◆ Material to process ◆
____________________
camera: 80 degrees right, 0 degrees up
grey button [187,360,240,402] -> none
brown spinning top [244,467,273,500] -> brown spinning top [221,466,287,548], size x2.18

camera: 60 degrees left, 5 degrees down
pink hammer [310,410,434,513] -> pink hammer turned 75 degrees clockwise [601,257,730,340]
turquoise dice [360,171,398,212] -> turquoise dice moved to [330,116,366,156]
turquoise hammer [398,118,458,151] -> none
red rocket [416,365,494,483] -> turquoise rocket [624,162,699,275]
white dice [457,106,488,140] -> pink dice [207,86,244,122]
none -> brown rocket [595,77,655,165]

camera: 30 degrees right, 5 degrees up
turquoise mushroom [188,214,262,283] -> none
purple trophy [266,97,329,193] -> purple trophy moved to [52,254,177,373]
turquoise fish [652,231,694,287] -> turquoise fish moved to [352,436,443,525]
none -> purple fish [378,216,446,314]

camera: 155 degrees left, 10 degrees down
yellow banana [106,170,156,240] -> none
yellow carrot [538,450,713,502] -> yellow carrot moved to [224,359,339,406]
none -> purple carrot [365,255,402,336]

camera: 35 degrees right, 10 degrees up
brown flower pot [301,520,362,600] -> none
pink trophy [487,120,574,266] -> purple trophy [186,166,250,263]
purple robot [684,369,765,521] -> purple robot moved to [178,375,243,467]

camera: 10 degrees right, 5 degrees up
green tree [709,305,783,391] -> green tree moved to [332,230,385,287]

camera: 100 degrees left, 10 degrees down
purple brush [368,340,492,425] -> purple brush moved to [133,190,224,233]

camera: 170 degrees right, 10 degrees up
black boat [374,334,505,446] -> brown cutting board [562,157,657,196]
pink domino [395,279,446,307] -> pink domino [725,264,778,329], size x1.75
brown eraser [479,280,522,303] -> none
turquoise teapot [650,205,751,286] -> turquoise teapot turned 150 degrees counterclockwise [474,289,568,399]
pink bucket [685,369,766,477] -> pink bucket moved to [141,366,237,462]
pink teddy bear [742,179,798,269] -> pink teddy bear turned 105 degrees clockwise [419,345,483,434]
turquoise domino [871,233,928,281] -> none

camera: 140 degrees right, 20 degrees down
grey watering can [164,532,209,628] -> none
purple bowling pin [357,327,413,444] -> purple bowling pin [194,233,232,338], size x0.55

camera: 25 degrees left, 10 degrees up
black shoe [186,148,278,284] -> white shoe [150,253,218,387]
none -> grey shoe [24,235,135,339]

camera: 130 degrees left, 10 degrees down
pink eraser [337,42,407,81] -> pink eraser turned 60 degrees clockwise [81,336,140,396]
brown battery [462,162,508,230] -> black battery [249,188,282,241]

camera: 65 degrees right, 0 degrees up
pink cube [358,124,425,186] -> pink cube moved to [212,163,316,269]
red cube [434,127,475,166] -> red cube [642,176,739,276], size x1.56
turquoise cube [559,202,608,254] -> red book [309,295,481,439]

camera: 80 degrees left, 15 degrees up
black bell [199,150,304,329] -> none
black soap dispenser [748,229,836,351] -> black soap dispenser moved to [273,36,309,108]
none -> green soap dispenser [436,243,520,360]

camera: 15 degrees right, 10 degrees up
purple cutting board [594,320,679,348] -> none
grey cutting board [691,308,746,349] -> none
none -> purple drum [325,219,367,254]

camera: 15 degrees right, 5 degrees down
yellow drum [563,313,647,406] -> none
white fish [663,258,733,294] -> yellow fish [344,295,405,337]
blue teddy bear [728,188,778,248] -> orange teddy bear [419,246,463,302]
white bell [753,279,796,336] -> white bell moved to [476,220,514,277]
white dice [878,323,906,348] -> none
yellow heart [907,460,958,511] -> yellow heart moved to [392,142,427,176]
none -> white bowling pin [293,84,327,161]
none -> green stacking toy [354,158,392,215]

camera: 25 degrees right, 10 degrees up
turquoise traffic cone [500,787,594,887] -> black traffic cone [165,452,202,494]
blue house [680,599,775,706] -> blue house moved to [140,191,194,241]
____________________
◆ Task to carry out ◆
Only a number is asked for here: the count of lines in the records that hold "turned".

◆ Solution ◆
4